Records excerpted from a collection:
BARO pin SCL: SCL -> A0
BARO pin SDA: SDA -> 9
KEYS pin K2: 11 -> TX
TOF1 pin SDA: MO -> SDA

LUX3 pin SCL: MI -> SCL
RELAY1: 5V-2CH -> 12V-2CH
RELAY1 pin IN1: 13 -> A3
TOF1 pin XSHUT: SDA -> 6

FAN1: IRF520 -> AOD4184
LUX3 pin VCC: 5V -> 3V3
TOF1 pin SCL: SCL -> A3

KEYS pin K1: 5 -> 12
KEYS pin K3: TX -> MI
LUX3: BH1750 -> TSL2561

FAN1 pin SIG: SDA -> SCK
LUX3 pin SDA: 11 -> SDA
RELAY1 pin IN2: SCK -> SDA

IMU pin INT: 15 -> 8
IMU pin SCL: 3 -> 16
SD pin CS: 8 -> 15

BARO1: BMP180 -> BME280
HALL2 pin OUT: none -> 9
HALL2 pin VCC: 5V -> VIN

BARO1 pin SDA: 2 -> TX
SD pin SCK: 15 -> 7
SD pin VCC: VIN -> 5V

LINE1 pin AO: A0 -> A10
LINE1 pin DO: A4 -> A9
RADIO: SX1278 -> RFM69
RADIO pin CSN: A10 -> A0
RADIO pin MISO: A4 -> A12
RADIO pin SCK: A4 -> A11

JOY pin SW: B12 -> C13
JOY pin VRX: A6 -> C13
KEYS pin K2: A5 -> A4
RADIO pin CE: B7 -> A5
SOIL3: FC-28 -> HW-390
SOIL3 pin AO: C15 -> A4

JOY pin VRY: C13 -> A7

▶ _Task instructions_:
Return exactly the lines from the beginning of the data above through the one containing "LINE1 pin AO: A0 -> A10", please. Include both end lines and add nothing else.

▶ _Exercise result_:
BARO pin SCL: SCL -> A0
BARO pin SDA: SDA -> 9
KEYS pin K2: 11 -> TX
TOF1 pin SDA: MO -> SDA

LUX3 pin SCL: MI -> SCL
RELAY1: 5V-2CH -> 12V-2CH
RELAY1 pin IN1: 13 -> A3
TOF1 pin XSHUT: SDA -> 6

FAN1: IRF520 -> AOD4184
LUX3 pin VCC: 5V -> 3V3
TOF1 pin SCL: SCL -> A3

KEYS pin K1: 5 -> 12
KEYS pin K3: TX -> MI
LUX3: BH1750 -> TSL2561

FAN1 pin SIG: SDA -> SCK
LUX3 pin SDA: 11 -> SDA
RELAY1 pin IN2: SCK -> SDA

IMU pin INT: 15 -> 8
IMU pin SCL: 3 -> 16
SD pin CS: 8 -> 15

BARO1: BMP180 -> BME280
HALL2 pin OUT: none -> 9
HALL2 pin VCC: 5V -> VIN

BARO1 pin SDA: 2 -> TX
SD pin SCK: 15 -> 7
SD pin VCC: VIN -> 5V

LINE1 pin AO: A0 -> A10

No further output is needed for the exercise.